** RAW DATA **
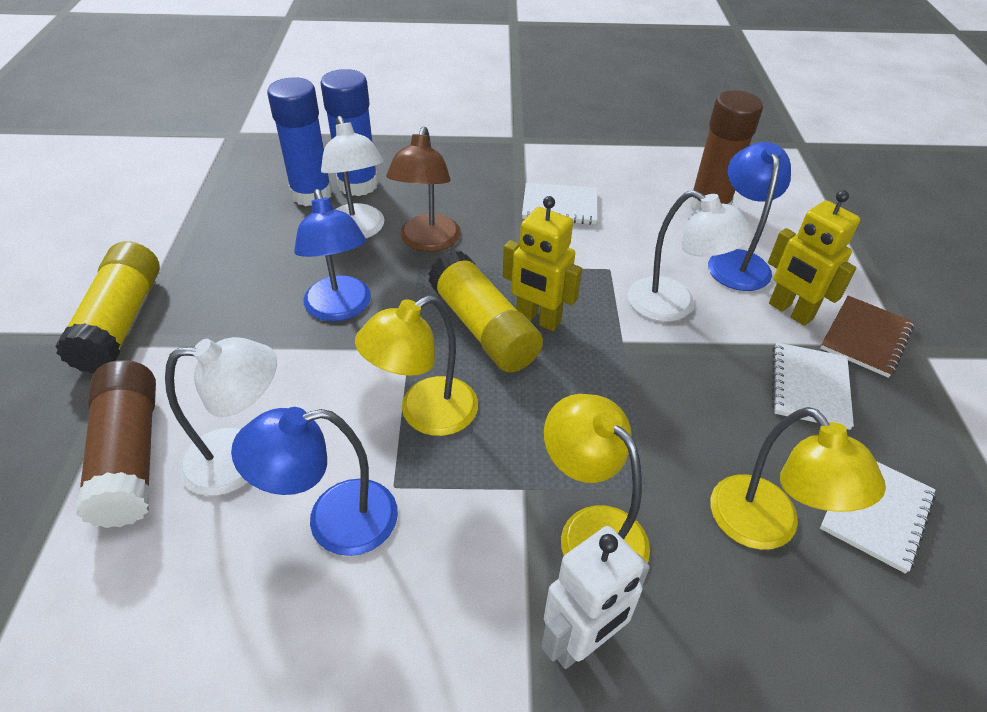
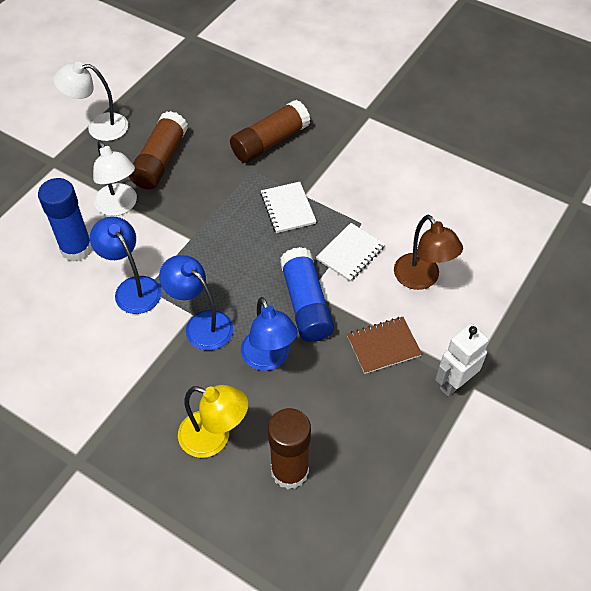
brown glue stick: [76,360,156,528] [689,90,763,212] = 2 -> [129,111,188,190] [230,100,310,163] [268,408,311,489] = 3
white lamp: [165,337,277,496] [321,116,384,238] [628,190,753,322] = 3 -> [54,62,128,141] [93,141,137,216] = 2
white notebook: [522,183,597,225] [772,342,854,430] [820,461,936,574] = 3 -> [261,182,317,233] [316,223,385,281] = 2
yellow glue stick: [55,241,160,373] [428,251,543,372] = 2 -> none = 0
yellow lamp: [355,295,478,436] [544,394,650,563] [710,407,886,550] = 3 -> [178,385,249,458] = 1
yellow robot: [503,196,582,331] [768,190,860,326] = 2 -> none = 0

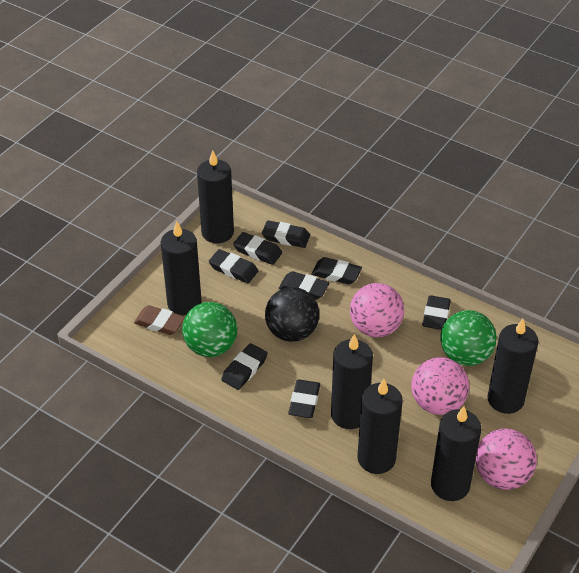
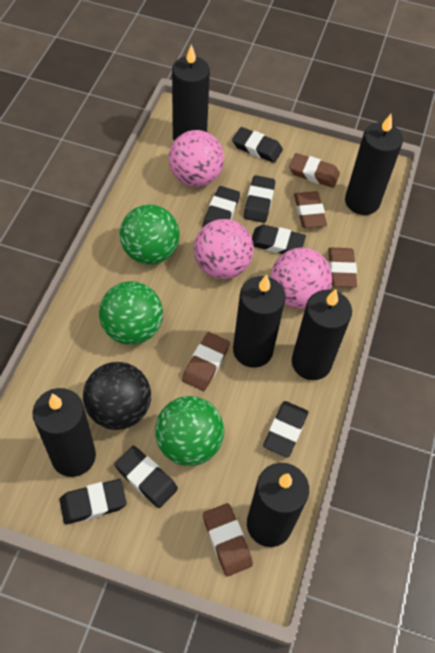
black eraser: [209,249,258,283] [221,343,268,390] [233,232,282,265] [262,220,310,248] [279,271,330,300] [288,379,320,418] [312,257,362,285] [422,295,451,330] = 8 -> [60,479,127,525] [115,446,178,508] [202,186,240,228] [232,127,283,163] [244,175,275,223] [252,225,306,254] [263,401,308,458] = 7
brown eraser: [134,305,185,335] = 1 -> [182,332,230,391] [203,503,253,576] [289,153,340,188] [294,191,327,228] [328,248,357,287] = 5
green ball: [182,302,237,357] [440,310,496,366] = 2 -> [99,281,163,345] [120,205,179,265] [155,396,224,466] = 3

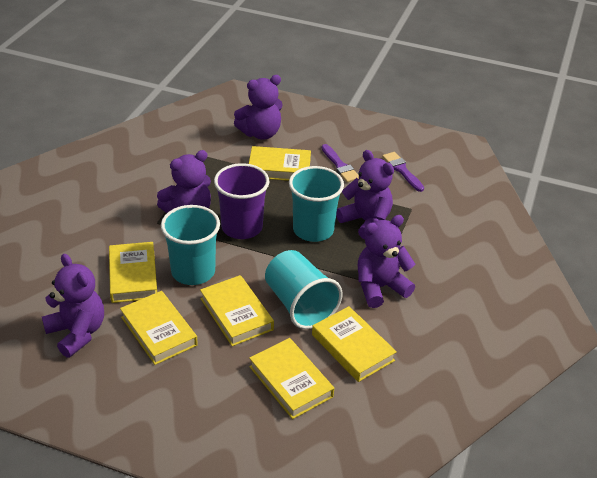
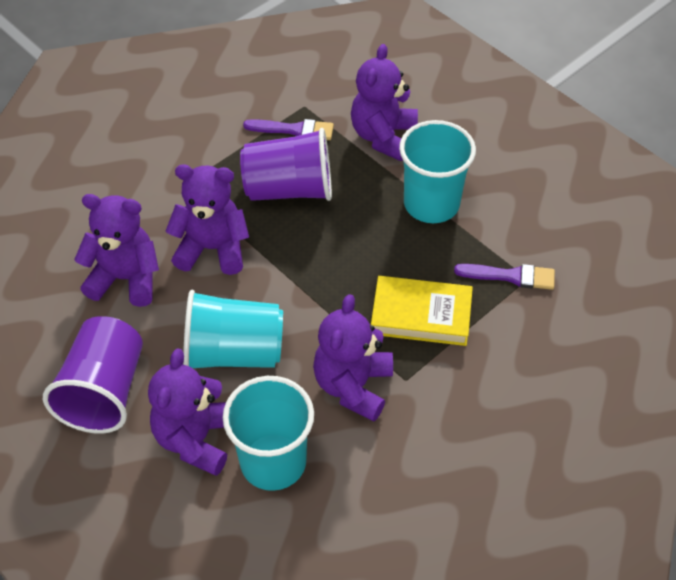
purple cup: [214,163,269,239] = 1 -> [43,316,143,434] [240,128,332,201] = 2
yellow book: [109,242,157,303] [120,291,198,365] [200,275,274,346] [249,146,311,181] [249,338,334,419] [312,306,397,382] = 6 -> [371,276,473,346] = 1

** TASK BRIEF **
Go through the data above and copy each line that holds the word "none".

** RESPONSE **
yellow glue stick: [55,241,160,373] [428,251,543,372] = 2 -> none = 0
yellow robot: [503,196,582,331] [768,190,860,326] = 2 -> none = 0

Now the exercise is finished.